**Records to use**
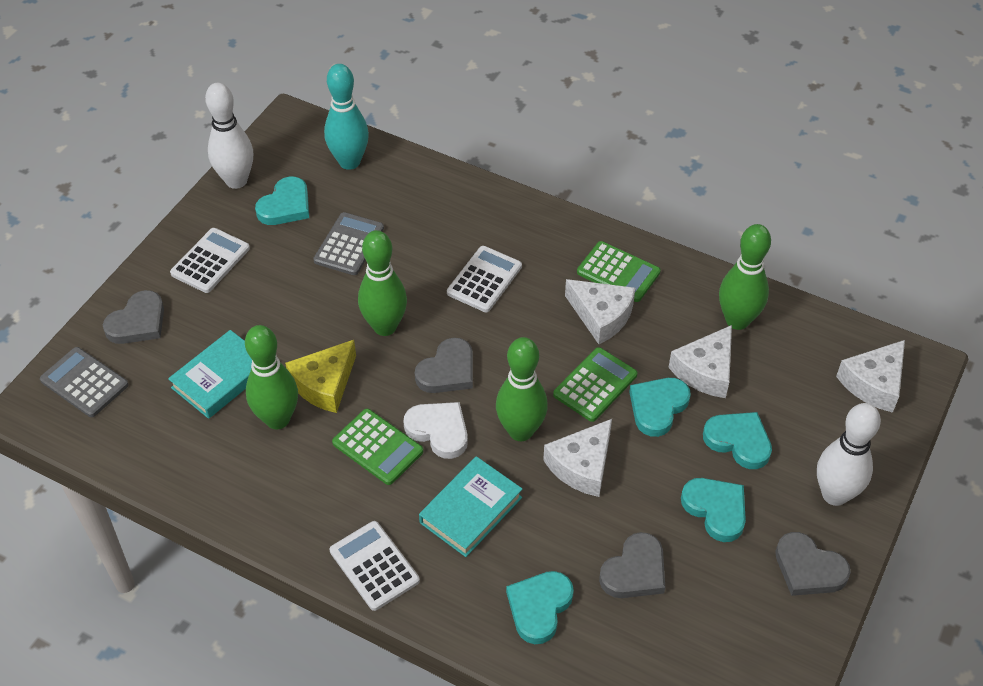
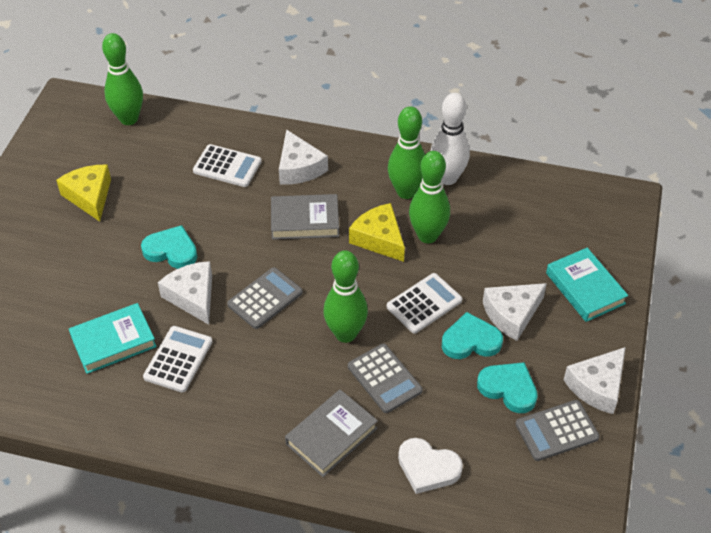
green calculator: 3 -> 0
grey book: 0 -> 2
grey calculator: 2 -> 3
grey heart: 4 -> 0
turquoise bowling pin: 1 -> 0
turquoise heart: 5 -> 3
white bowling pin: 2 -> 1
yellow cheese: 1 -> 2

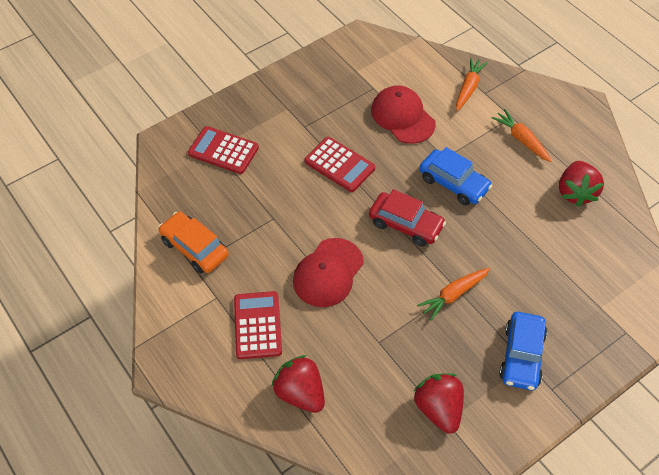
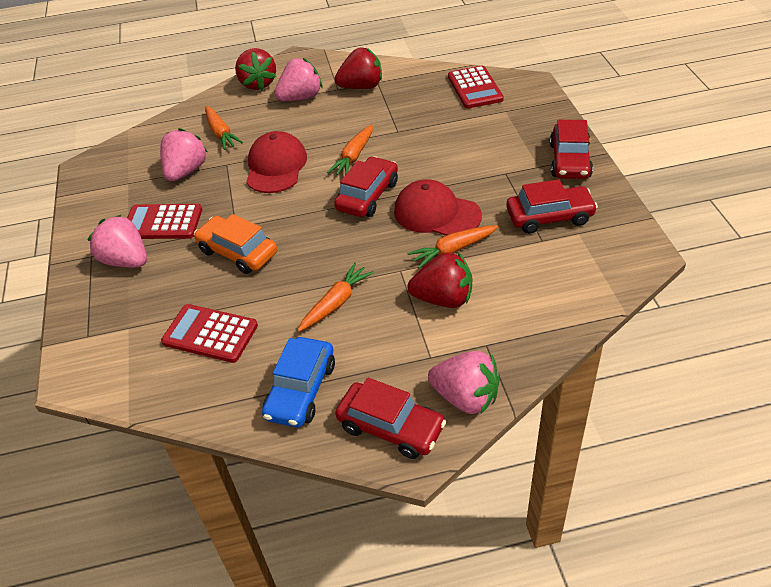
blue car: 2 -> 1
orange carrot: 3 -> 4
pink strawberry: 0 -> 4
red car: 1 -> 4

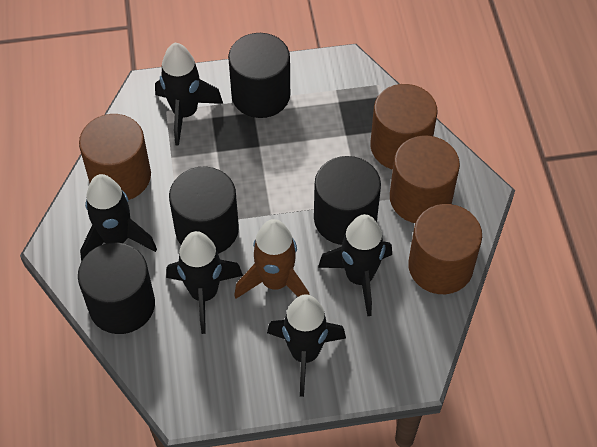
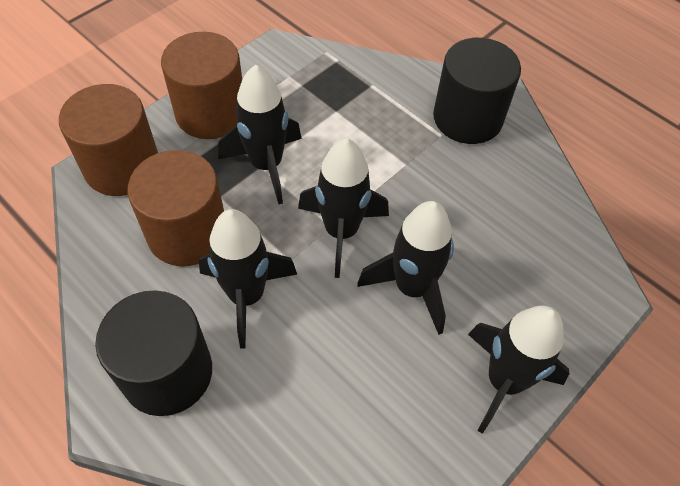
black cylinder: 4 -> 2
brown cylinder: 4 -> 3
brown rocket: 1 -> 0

**How to complete this task**
Where pictures sit among the data above, omit them, and output the rest exactly.

**Answer to this exercise**
green calculator: 3 -> 0
grey book: 0 -> 2
grey calculator: 2 -> 3
grey heart: 4 -> 0
turquoise bowling pin: 1 -> 0
turquoise heart: 5 -> 3
white bowling pin: 2 -> 1
yellow cheese: 1 -> 2

blue car: 2 -> 1
orange carrot: 3 -> 4
pink strawberry: 0 -> 4
red car: 1 -> 4

black cylinder: 4 -> 2
brown cylinder: 4 -> 3
brown rocket: 1 -> 0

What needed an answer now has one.